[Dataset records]
● ● ● ●

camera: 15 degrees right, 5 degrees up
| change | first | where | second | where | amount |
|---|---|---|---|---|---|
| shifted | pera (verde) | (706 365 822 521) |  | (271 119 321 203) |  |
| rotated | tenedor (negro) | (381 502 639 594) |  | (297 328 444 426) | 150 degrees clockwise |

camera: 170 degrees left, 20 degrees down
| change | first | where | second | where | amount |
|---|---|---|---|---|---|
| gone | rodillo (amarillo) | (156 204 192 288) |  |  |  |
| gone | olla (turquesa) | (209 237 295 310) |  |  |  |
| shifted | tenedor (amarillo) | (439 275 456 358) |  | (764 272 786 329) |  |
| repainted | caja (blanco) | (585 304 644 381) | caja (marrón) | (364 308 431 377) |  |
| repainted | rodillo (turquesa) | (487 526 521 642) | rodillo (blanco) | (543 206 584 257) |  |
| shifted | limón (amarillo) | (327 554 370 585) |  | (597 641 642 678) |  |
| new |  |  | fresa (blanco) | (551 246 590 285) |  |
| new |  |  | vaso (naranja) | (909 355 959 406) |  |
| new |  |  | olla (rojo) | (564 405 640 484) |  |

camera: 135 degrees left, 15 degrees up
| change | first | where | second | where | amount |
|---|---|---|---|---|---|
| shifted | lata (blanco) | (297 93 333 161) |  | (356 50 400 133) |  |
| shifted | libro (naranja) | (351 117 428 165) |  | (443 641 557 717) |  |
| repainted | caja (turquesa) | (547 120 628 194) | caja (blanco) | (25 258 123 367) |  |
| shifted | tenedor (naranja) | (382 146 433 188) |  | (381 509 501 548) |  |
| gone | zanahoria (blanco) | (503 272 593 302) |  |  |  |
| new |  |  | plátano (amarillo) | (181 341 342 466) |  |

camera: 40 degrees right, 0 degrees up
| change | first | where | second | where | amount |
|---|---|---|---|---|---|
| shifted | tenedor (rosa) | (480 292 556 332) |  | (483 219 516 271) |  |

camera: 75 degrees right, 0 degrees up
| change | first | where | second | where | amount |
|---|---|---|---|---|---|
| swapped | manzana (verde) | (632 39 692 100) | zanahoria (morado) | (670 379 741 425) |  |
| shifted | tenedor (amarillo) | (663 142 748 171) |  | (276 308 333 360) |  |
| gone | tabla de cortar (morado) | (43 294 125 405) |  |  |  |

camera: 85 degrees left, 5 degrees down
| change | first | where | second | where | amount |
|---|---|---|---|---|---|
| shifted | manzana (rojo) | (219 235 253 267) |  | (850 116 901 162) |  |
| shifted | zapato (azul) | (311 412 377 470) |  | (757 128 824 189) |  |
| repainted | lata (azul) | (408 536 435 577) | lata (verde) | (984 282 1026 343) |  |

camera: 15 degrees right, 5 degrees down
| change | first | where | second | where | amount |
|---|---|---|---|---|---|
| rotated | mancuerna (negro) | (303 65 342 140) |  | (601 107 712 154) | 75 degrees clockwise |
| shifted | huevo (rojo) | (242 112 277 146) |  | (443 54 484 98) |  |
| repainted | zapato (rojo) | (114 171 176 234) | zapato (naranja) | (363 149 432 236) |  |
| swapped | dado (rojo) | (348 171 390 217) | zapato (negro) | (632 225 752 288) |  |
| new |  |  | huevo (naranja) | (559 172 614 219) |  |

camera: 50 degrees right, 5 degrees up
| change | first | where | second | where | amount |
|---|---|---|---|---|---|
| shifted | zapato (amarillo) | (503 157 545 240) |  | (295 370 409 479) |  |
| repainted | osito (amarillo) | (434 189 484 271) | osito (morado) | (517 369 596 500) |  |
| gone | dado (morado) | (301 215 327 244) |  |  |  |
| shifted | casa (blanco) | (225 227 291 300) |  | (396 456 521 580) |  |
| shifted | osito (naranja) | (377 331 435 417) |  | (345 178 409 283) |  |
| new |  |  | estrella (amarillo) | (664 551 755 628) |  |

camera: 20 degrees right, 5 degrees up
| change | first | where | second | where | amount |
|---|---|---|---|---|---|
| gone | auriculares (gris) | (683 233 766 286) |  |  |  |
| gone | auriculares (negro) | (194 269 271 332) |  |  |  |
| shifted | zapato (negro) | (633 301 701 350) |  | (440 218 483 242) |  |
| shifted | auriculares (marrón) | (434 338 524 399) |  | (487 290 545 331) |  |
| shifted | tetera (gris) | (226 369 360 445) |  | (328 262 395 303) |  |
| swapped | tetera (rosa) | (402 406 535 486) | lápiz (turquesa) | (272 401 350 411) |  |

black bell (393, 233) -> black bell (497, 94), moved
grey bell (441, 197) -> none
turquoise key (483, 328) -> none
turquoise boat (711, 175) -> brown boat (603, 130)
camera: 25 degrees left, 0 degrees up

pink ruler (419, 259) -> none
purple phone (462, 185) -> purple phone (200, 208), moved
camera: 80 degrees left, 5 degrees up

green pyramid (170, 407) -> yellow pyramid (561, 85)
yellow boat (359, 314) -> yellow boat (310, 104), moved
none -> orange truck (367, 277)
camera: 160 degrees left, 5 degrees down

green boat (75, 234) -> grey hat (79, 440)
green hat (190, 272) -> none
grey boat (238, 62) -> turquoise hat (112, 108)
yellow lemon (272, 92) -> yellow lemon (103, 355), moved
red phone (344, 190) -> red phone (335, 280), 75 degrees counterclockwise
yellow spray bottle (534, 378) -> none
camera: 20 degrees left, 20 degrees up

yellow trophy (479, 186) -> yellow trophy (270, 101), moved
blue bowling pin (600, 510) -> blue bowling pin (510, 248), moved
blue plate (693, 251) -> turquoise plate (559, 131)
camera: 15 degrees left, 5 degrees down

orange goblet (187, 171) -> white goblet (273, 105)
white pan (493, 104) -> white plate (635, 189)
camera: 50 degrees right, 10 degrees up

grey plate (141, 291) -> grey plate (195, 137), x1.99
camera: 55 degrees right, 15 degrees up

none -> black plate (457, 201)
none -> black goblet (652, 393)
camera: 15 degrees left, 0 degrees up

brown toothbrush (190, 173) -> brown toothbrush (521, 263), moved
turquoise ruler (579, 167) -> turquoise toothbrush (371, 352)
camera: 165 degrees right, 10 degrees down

● ● ● ●

** Your assignment **
From the entries above, list each line with "verde" in it.

** Exercise result **
| shifted | pera (verde) | (706 365 822 521) |  | (271 119 321 203) |  |
| swapped | manzana (verde) | (632 39 692 100) | zanahoria (morado) | (670 379 741 425) |  |
| repainted | lata (azul) | (408 536 435 577) | lata (verde) | (984 282 1026 343) |  |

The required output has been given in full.